== Work to complete ==
What is needed is an exact copy of every entry below, with the pictures left out.

[[ Material provided open ]]

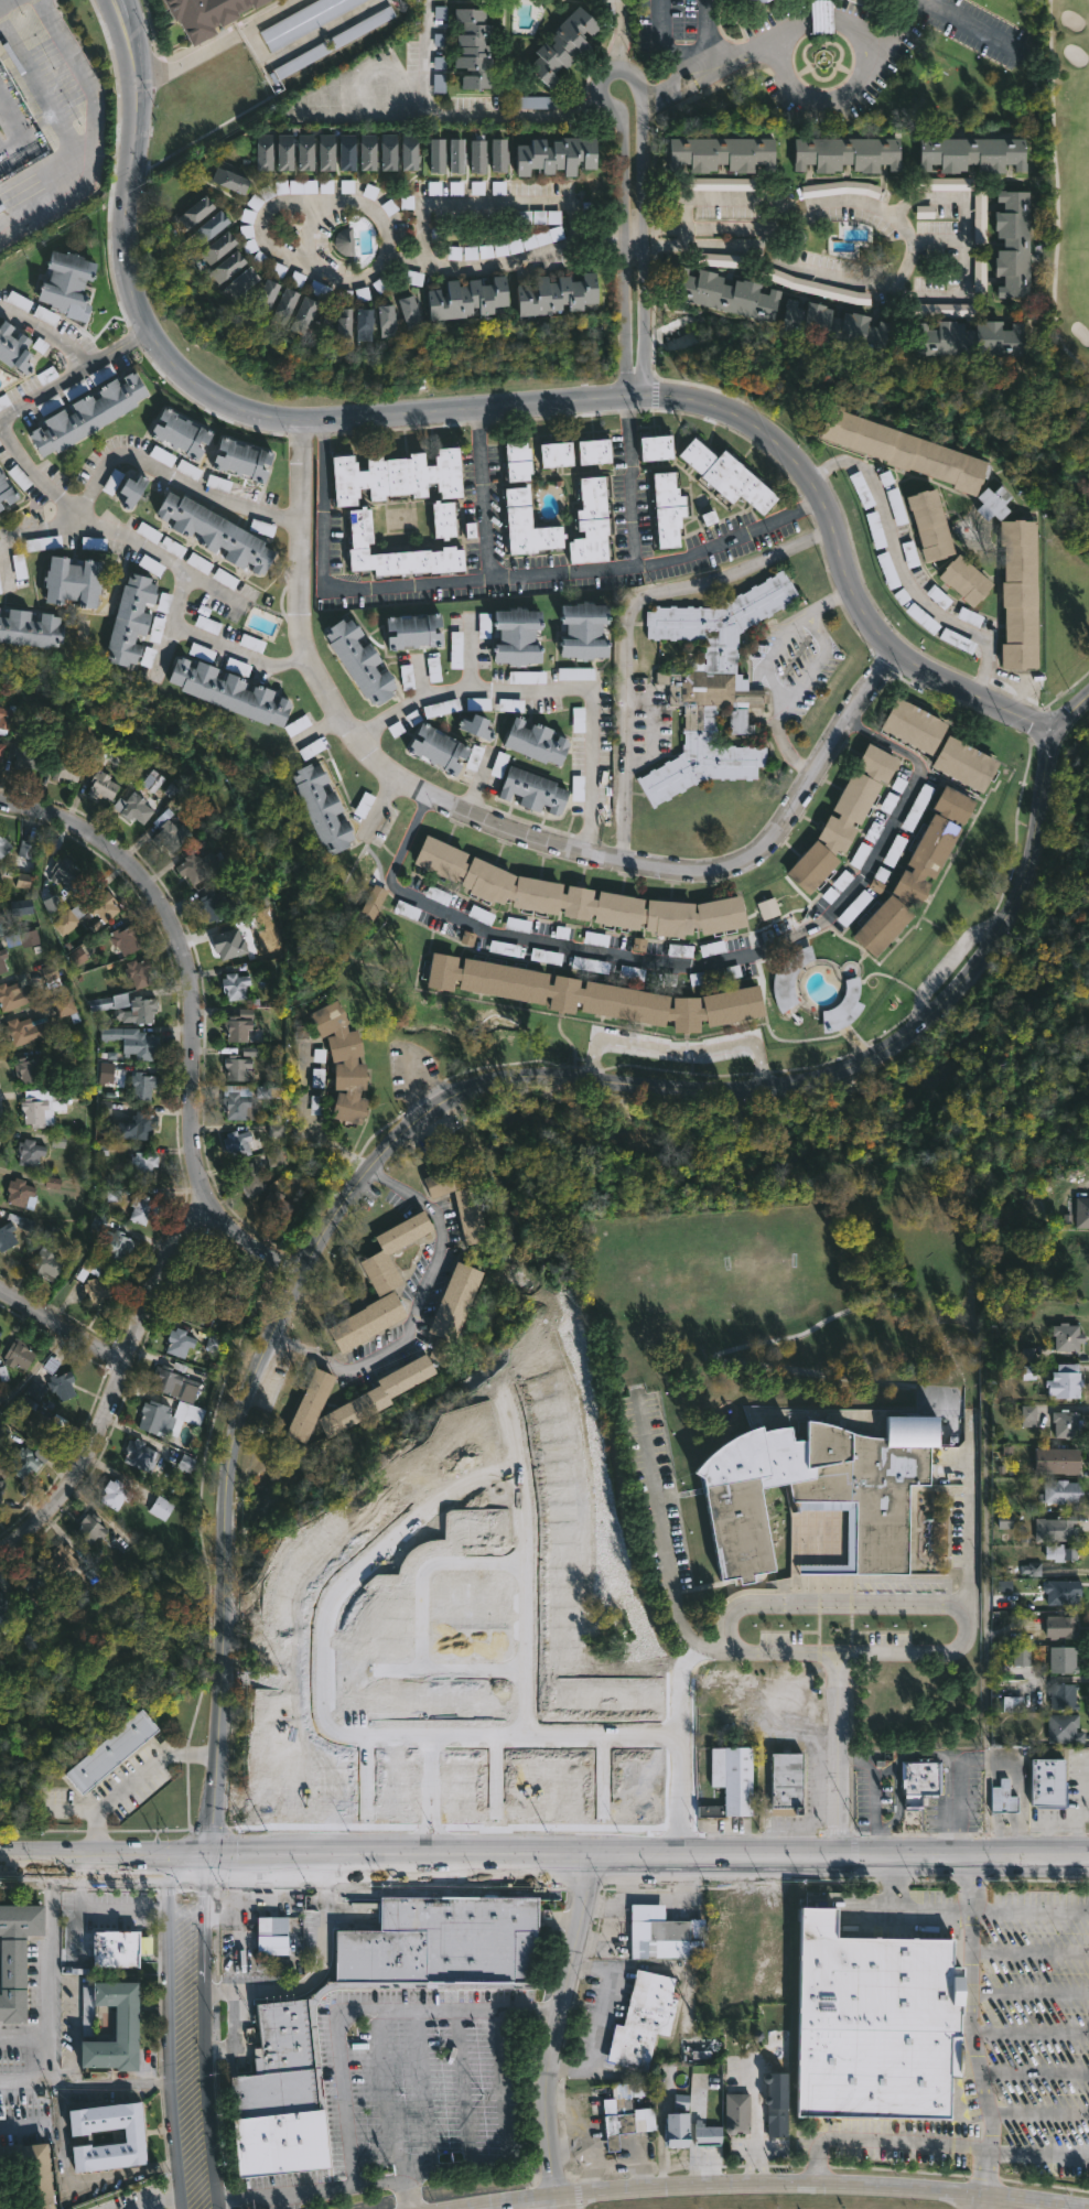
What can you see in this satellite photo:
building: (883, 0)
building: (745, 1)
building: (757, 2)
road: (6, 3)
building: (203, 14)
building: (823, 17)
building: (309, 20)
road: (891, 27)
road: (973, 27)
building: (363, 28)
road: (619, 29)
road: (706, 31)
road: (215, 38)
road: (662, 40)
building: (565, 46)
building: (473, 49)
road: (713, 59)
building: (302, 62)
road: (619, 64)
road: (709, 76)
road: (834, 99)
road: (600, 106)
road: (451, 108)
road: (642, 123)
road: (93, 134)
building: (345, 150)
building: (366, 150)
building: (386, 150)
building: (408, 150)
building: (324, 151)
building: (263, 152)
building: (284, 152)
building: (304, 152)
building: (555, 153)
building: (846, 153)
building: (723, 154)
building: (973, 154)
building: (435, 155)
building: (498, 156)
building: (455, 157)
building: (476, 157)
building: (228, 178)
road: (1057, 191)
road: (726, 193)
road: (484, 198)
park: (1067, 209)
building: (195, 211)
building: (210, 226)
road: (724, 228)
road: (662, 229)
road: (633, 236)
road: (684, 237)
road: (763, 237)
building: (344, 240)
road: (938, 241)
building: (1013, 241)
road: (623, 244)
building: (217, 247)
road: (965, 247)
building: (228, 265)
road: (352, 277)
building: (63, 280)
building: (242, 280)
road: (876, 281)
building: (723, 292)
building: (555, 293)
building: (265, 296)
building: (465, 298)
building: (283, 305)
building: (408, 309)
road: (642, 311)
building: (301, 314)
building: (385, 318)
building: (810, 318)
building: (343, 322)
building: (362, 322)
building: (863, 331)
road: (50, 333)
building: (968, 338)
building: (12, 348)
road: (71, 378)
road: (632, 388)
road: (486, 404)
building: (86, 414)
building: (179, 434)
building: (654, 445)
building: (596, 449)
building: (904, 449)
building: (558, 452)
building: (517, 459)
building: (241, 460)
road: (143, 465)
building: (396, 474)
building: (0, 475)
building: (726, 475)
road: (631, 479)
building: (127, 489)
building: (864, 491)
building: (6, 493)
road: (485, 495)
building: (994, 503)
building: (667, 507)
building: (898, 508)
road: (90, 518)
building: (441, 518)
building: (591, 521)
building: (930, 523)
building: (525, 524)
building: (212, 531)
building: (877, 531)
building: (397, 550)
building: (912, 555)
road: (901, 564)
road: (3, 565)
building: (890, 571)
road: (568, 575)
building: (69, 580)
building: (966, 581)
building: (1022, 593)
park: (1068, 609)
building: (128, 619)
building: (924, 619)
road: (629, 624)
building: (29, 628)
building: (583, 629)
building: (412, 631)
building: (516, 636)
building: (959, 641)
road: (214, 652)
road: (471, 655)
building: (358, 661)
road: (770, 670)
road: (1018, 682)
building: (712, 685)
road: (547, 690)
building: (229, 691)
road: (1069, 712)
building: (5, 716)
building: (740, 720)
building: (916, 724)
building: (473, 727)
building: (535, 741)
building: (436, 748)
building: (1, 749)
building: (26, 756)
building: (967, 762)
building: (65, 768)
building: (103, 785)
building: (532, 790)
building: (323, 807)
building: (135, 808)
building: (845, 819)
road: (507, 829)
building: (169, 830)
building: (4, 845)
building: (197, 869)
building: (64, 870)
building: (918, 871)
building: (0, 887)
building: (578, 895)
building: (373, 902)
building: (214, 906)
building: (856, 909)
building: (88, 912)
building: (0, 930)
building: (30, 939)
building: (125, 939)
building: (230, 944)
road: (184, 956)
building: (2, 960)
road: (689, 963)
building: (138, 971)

[[ Material provided closed ]]

== Finished task ==
What can you see in this satellite photo:
building: (883, 0)
building: (745, 1)
building: (757, 2)
road: (6, 3)
building: (203, 14)
building: (823, 17)
building: (309, 20)
road: (891, 27)
road: (973, 27)
building: (363, 28)
road: (619, 29)
road: (706, 31)
road: (215, 38)
road: (662, 40)
building: (565, 46)
building: (473, 49)
road: (713, 59)
building: (302, 62)
road: (619, 64)
road: (709, 76)
road: (834, 99)
road: (600, 106)
road: (451, 108)
road: (642, 123)
road: (93, 134)
building: (345, 150)
building: (366, 150)
building: (386, 150)
building: (408, 150)
building: (324, 151)
building: (263, 152)
building: (284, 152)
building: (304, 152)
building: (555, 153)
building: (846, 153)
building: (723, 154)
building: (973, 154)
building: (435, 155)
building: (498, 156)
building: (455, 157)
building: (476, 157)
building: (228, 178)
road: (1057, 191)
road: (726, 193)
road: (484, 198)
park: (1067, 209)
building: (195, 211)
building: (210, 226)
road: (724, 228)
road: (662, 229)
road: (633, 236)
road: (684, 237)
road: (763, 237)
building: (344, 240)
road: (938, 241)
building: (1013, 241)
road: (623, 244)
building: (217, 247)
road: (965, 247)
building: (228, 265)
road: (352, 277)
building: (63, 280)
building: (242, 280)
road: (876, 281)
building: (723, 292)
building: (555, 293)
building: (265, 296)
building: (465, 298)
building: (283, 305)
building: (408, 309)
road: (642, 311)
building: (301, 314)
building: (385, 318)
building: (810, 318)
building: (343, 322)
building: (362, 322)
building: (863, 331)
road: (50, 333)
building: (968, 338)
building: (12, 348)
road: (71, 378)
road: (632, 388)
road: (486, 404)
building: (86, 414)
building: (179, 434)
building: (654, 445)
building: (596, 449)
building: (904, 449)
building: (558, 452)
building: (517, 459)
building: (241, 460)
road: (143, 465)
building: (396, 474)
building: (0, 475)
building: (726, 475)
road: (631, 479)
building: (127, 489)
building: (864, 491)
building: (6, 493)
road: (485, 495)
building: (994, 503)
building: (667, 507)
building: (898, 508)
road: (90, 518)
building: (441, 518)
building: (591, 521)
building: (930, 523)
building: (525, 524)
building: (212, 531)
building: (877, 531)
building: (397, 550)
building: (912, 555)
road: (901, 564)
road: (3, 565)
building: (890, 571)
road: (568, 575)
building: (69, 580)
building: (966, 581)
building: (1022, 593)
park: (1068, 609)
building: (128, 619)
building: (924, 619)
road: (629, 624)
building: (29, 628)
building: (583, 629)
building: (412, 631)
building: (516, 636)
building: (959, 641)
road: (214, 652)
road: (471, 655)
building: (358, 661)
road: (770, 670)
road: (1018, 682)
building: (712, 685)
road: (547, 690)
building: (229, 691)
road: (1069, 712)
building: (5, 716)
building: (740, 720)
building: (916, 724)
building: (473, 727)
building: (535, 741)
building: (436, 748)
building: (1, 749)
building: (26, 756)
building: (967, 762)
building: (65, 768)
building: (103, 785)
building: (532, 790)
building: (323, 807)
building: (135, 808)
building: (845, 819)
road: (507, 829)
building: (169, 830)
building: (4, 845)
building: (197, 869)
building: (64, 870)
building: (918, 871)
building: (0, 887)
building: (578, 895)
building: (373, 902)
building: (214, 906)
building: (856, 909)
building: (88, 912)
building: (0, 930)
building: (30, 939)
building: (125, 939)
building: (230, 944)
road: (184, 956)
building: (2, 960)
road: (689, 963)
building: (138, 971)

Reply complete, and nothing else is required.